Work task ::
Format every line from the one containing "Is green leafy" down to the one containing "center [82, 320].", inclusive, as a JSON list of strings in the records below, with one string per line and blank lines omitted.

Data for analysis ::
BEGIN
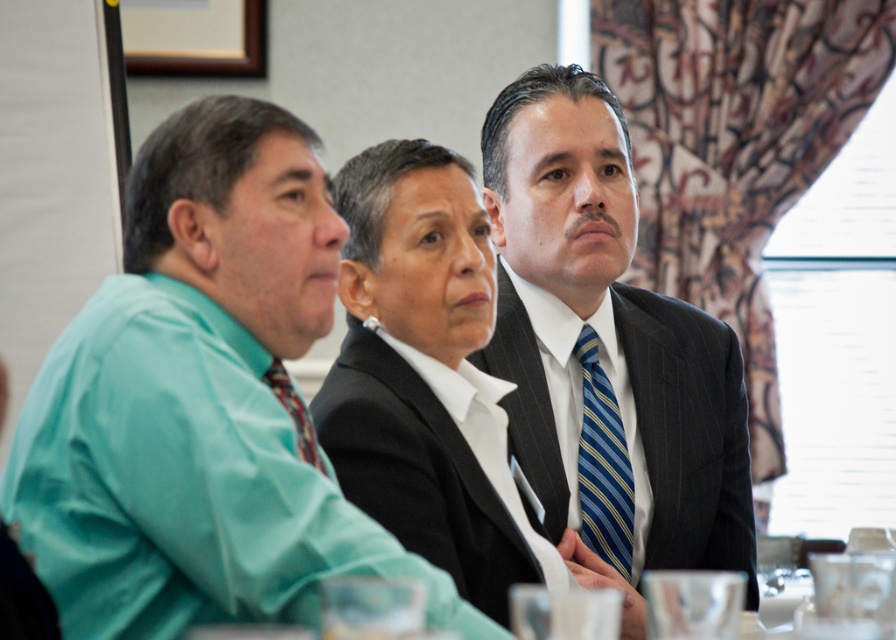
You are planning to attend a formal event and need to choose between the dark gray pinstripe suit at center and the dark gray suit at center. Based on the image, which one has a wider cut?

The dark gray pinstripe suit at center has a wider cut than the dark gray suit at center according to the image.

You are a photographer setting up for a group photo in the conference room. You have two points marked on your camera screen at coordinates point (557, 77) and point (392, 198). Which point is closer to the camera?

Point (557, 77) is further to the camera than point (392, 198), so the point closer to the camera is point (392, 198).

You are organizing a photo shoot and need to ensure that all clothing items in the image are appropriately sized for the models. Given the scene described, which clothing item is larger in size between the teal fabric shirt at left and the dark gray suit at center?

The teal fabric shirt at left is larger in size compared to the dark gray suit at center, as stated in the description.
END
BEGIN
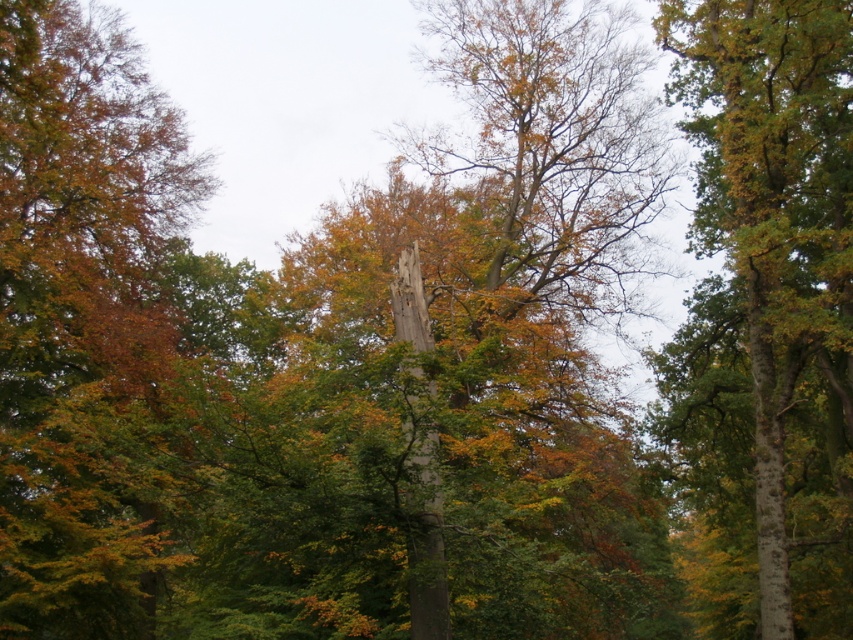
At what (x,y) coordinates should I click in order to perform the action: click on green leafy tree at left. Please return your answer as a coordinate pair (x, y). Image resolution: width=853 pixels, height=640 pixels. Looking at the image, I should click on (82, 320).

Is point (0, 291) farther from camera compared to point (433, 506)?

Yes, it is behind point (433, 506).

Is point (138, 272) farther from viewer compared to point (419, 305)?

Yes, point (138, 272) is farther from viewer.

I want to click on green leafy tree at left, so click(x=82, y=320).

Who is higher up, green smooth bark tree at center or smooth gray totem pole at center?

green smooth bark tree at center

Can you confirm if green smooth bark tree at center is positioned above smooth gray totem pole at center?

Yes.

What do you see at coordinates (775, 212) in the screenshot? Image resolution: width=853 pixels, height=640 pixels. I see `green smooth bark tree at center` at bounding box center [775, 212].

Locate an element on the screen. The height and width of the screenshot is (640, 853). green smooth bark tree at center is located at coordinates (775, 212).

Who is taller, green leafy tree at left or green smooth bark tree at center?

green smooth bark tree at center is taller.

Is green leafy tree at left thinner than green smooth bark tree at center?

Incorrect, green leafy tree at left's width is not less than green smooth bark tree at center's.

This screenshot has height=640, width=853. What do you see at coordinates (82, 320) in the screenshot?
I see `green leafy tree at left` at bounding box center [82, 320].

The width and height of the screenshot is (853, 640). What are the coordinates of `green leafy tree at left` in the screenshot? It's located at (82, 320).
END
Exercise response ::
[
  "Is green leafy tree at left thinner than green smooth bark tree at center?",
  "Incorrect, green leafy tree at left's width is not less than green smooth bark tree at center's.",
  "This screenshot has height=640, width=853. What do you see at coordinates (82, 320) in the screenshot?",
  "I see `green leafy tree at left` at bounding box center [82, 320]."
]